▸ Work item: The reply should hold nothing except the lines from the one with "[(346,69),(347,80),(361,77),(359,66),(346,69)]" through the end of the entries, duplicated exactly and with no pictures.

▸ Records drawn from a dataset:
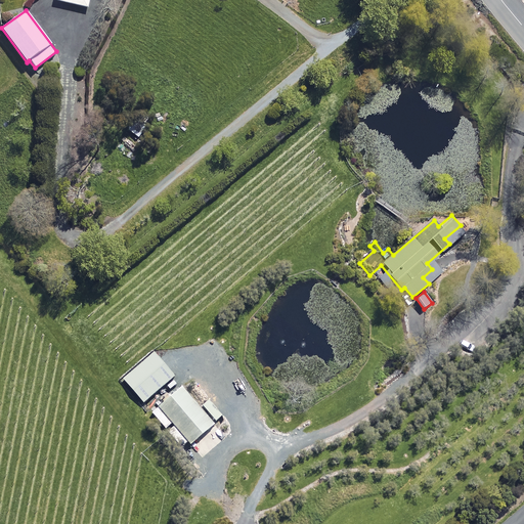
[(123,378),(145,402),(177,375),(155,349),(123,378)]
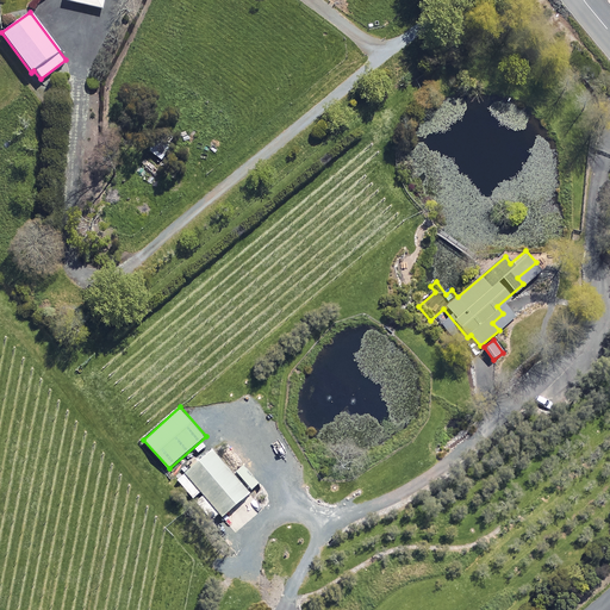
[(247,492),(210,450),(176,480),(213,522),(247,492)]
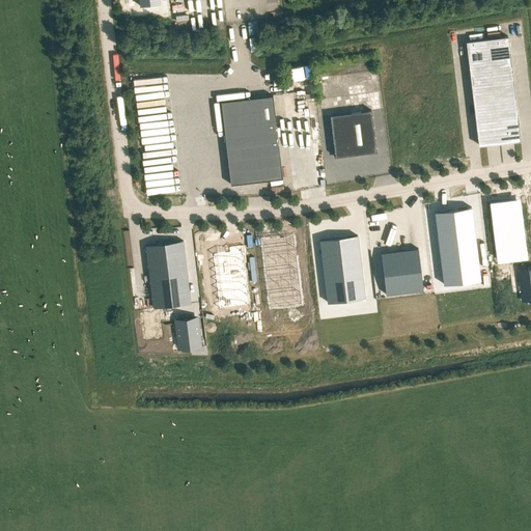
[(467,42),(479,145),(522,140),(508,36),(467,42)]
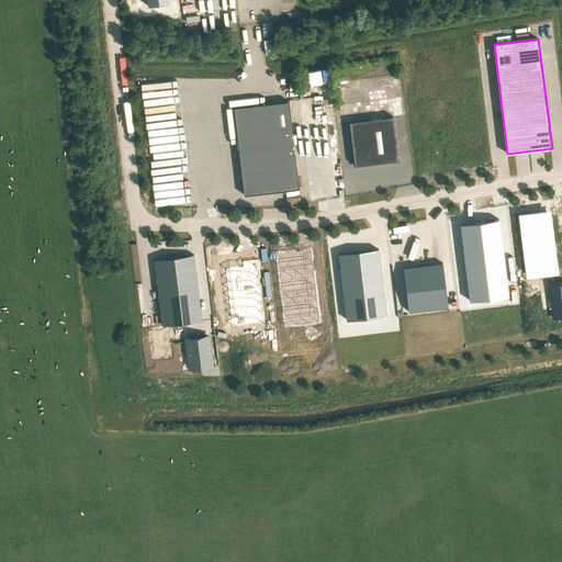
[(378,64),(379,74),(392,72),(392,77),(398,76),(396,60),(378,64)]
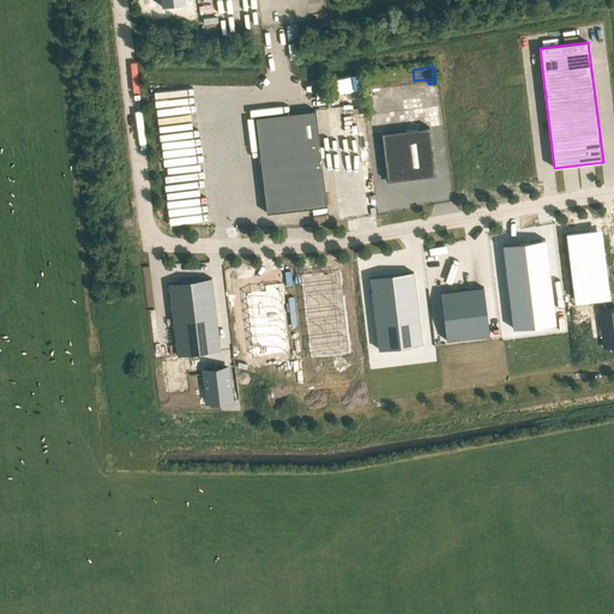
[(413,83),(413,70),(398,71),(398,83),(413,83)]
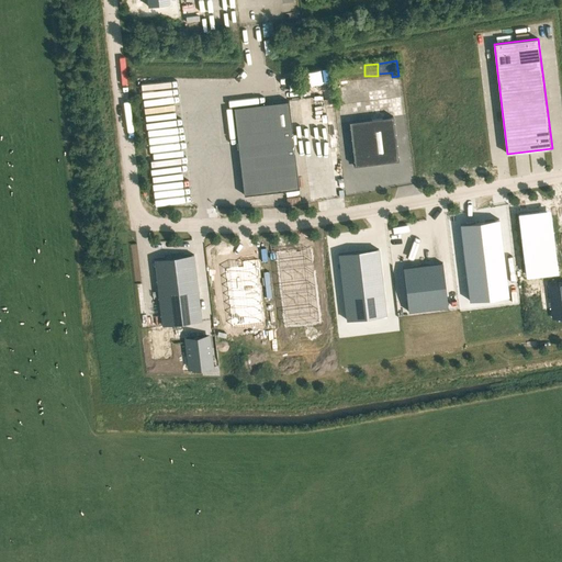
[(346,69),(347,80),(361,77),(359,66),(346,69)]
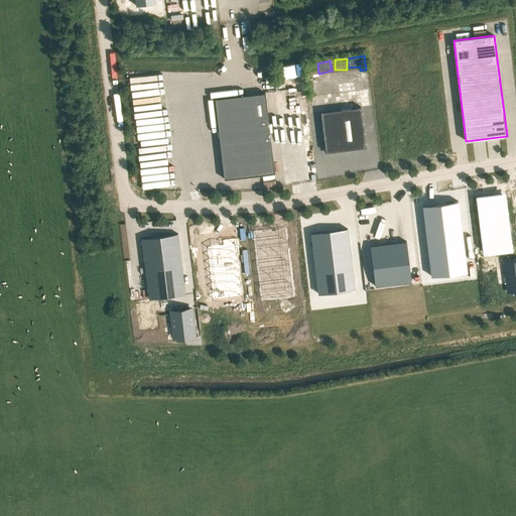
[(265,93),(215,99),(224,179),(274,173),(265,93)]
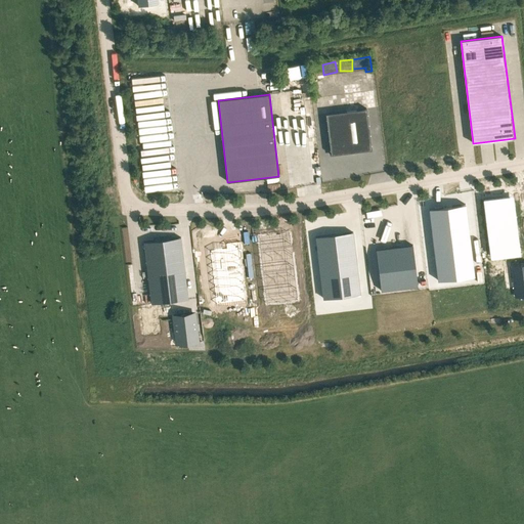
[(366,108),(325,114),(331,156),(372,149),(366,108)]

▸ Reply to the exercise:
[(346,69),(347,80),(361,77),(359,66),(346,69)]
[(265,93),(215,99),(224,179),(274,173),(265,93)]
[(366,108),(325,114),(331,156),(372,149),(366,108)]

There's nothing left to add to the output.